** Data for this exercise follows **

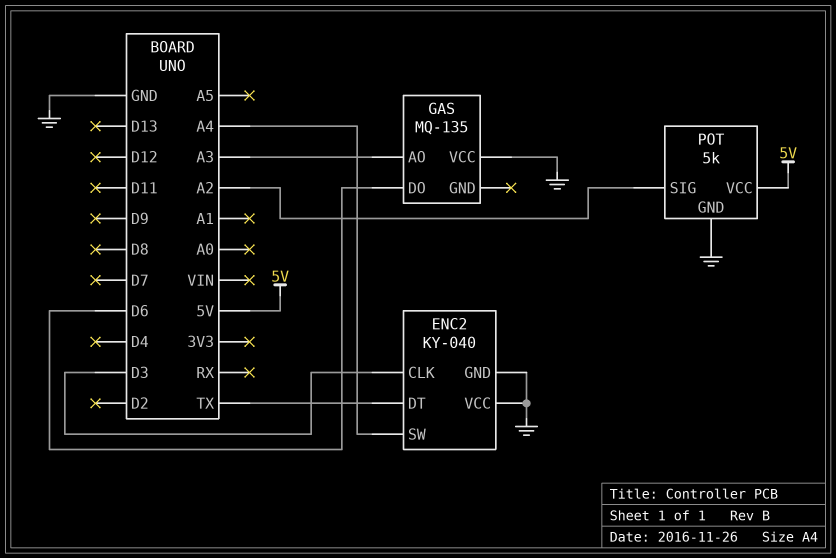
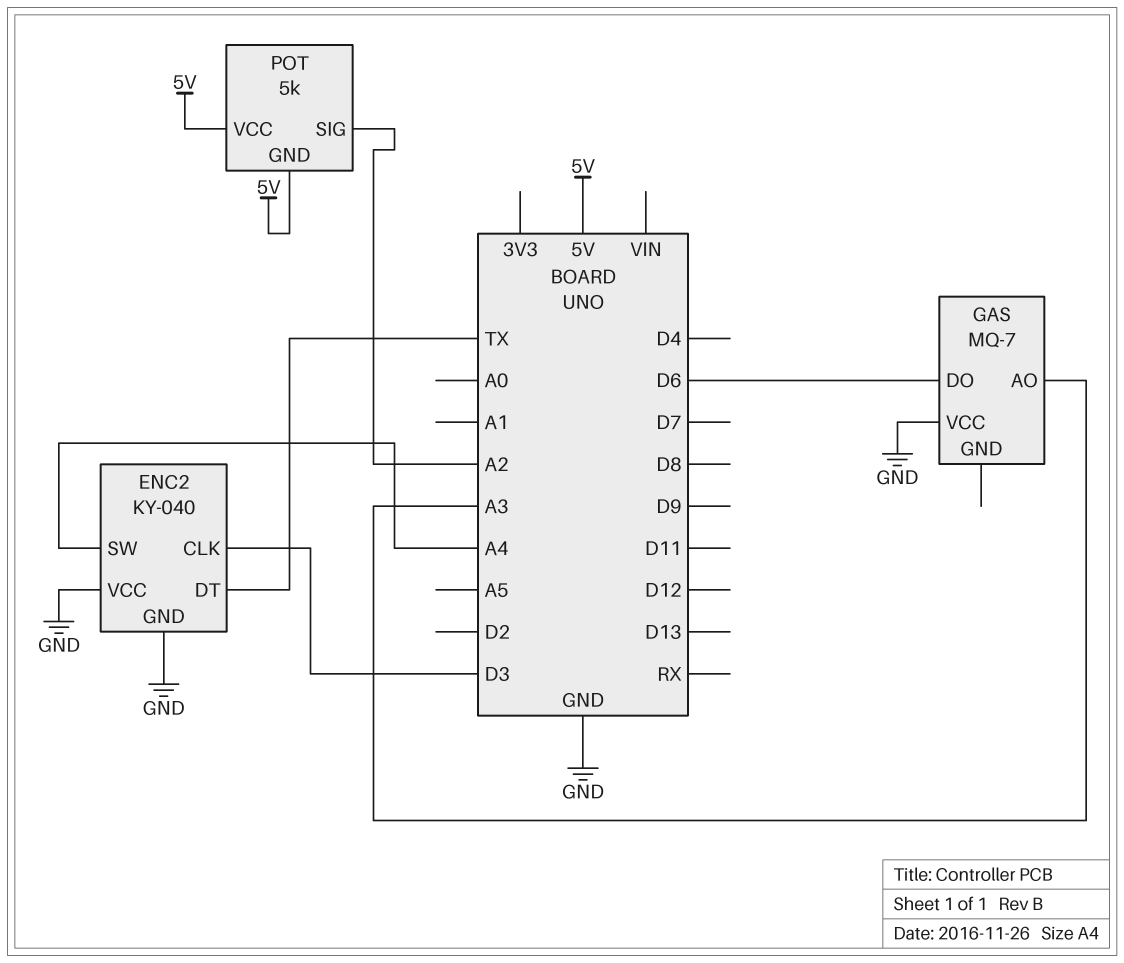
GAS: MQ-135 -> MQ-7
POT pin GND: GND -> 5V

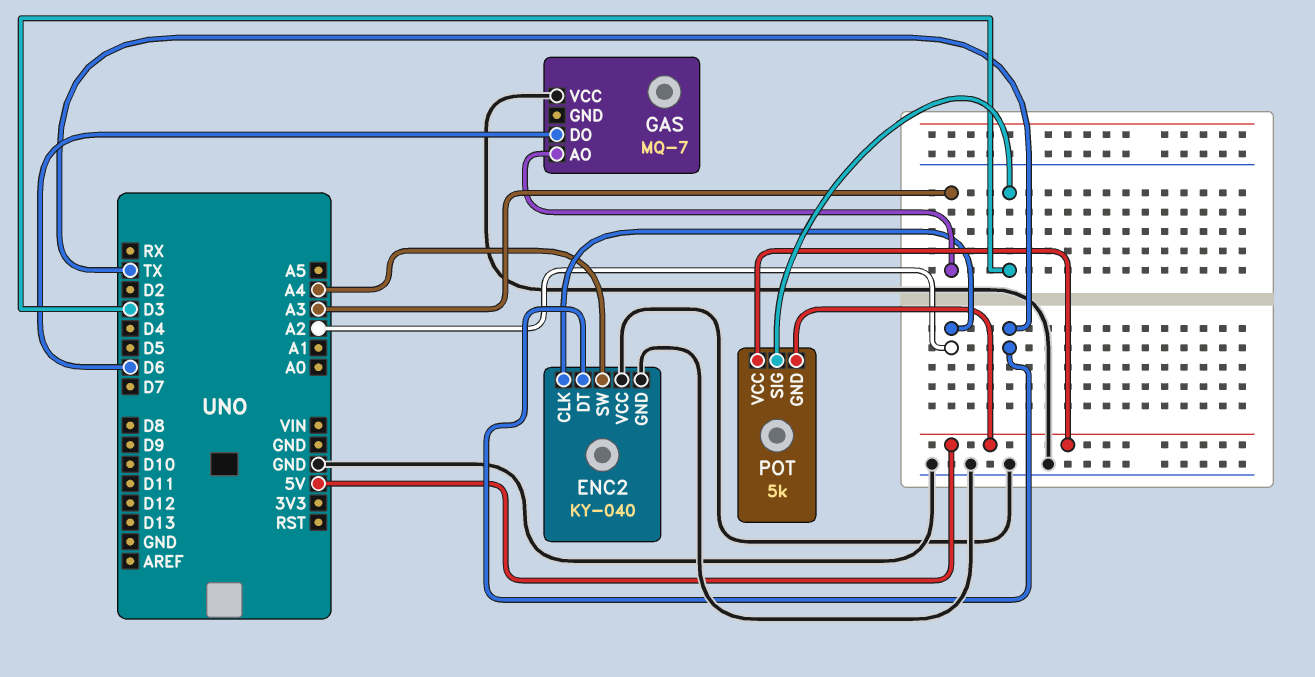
ENC2 pin CLK: D3 -> A2
POT pin SIG: A2 -> D3

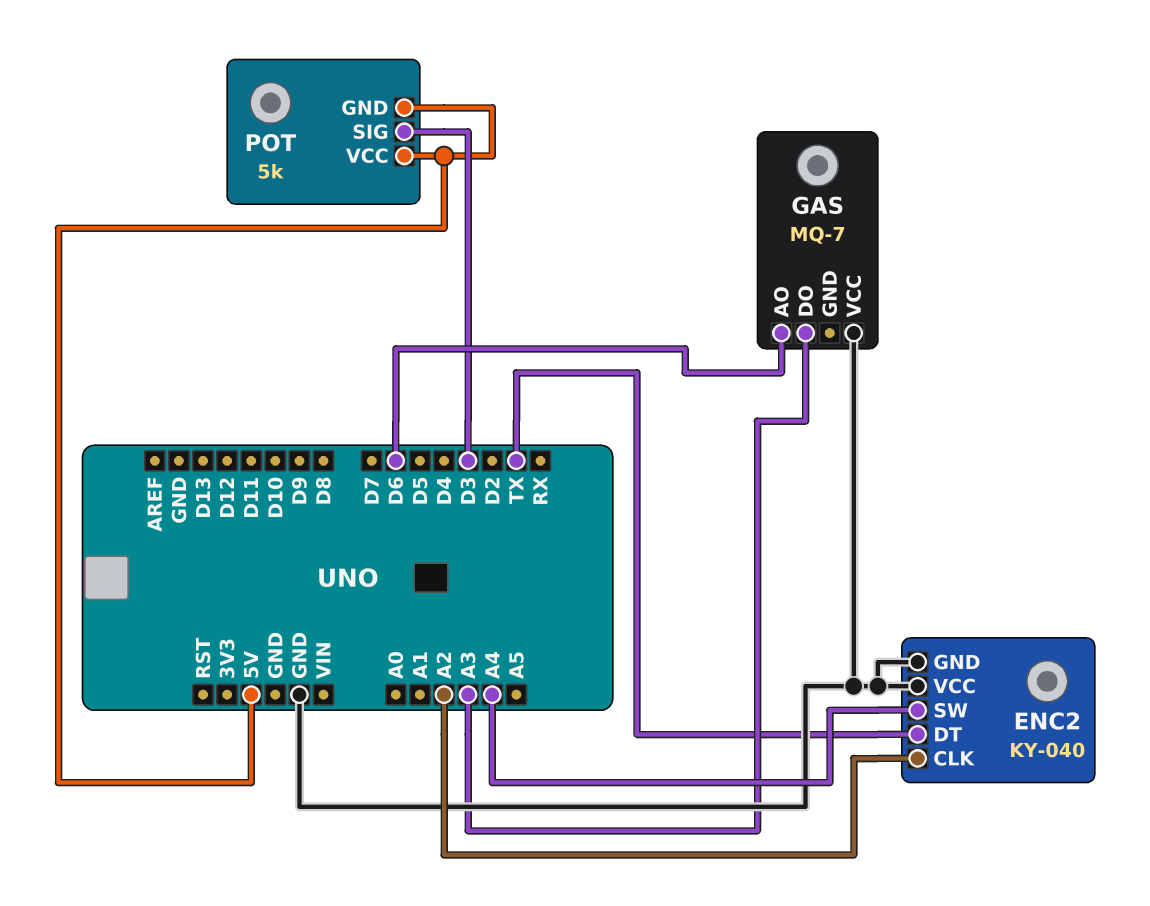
GAS pin AO: A3 -> D6
GAS pin DO: D6 -> A3

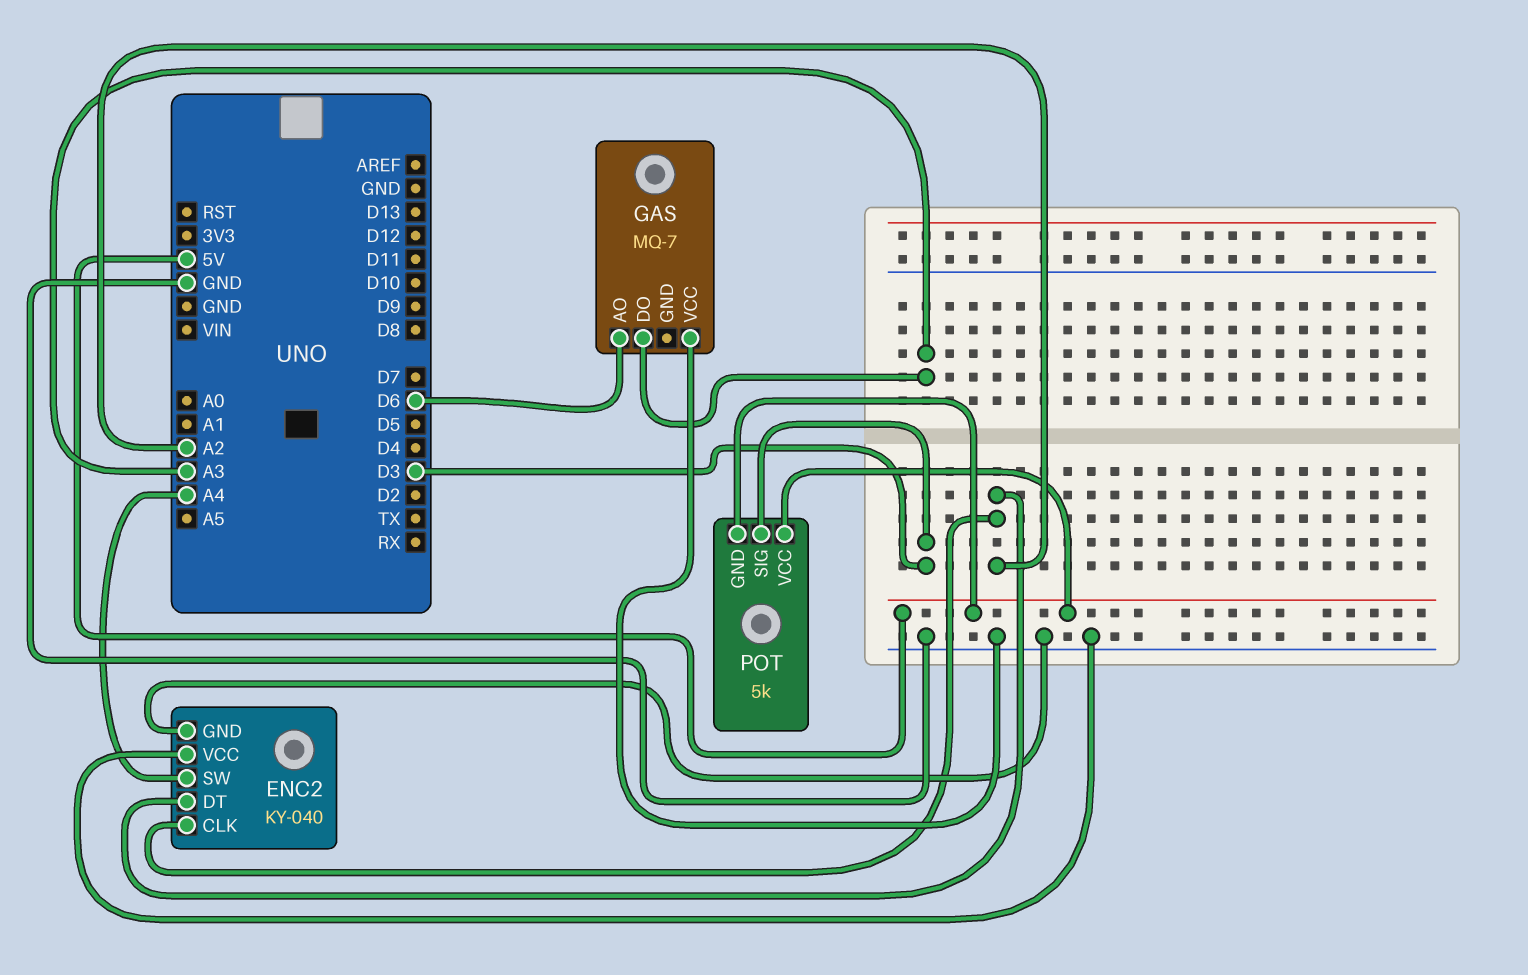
ENC2 pin DT: TX -> A2

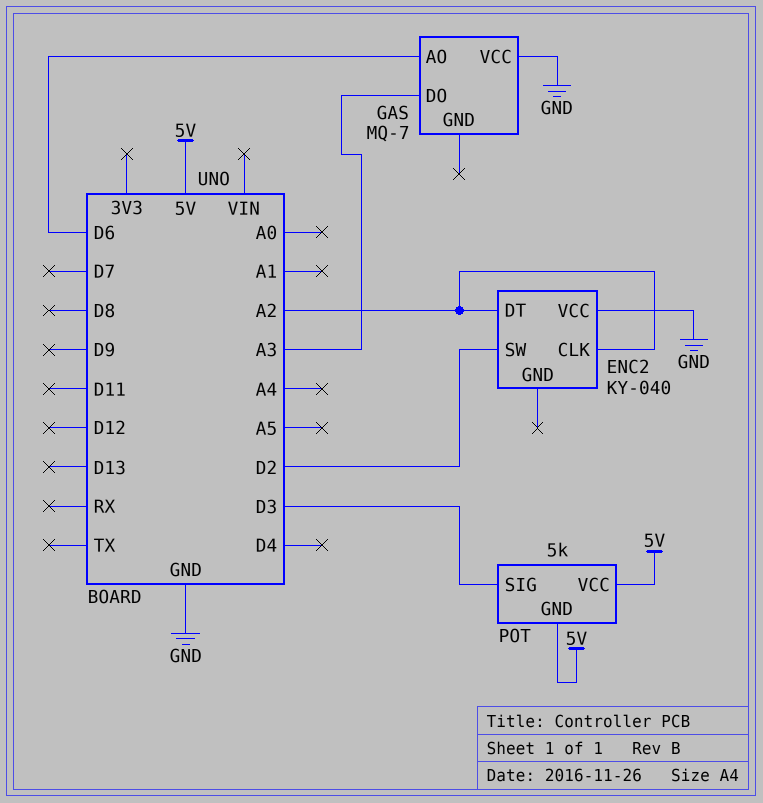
ENC2 pin GND: GND -> none
ENC2 pin SW: A4 -> D2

** End of Data for this exercise **

Problem description —
Reproduce every record exactly; images stay out.

Expected answer —
GAS: MQ-135 -> MQ-7
POT pin GND: GND -> 5V

ENC2 pin CLK: D3 -> A2
POT pin SIG: A2 -> D3

GAS pin AO: A3 -> D6
GAS pin DO: D6 -> A3

ENC2 pin DT: TX -> A2

ENC2 pin GND: GND -> none
ENC2 pin SW: A4 -> D2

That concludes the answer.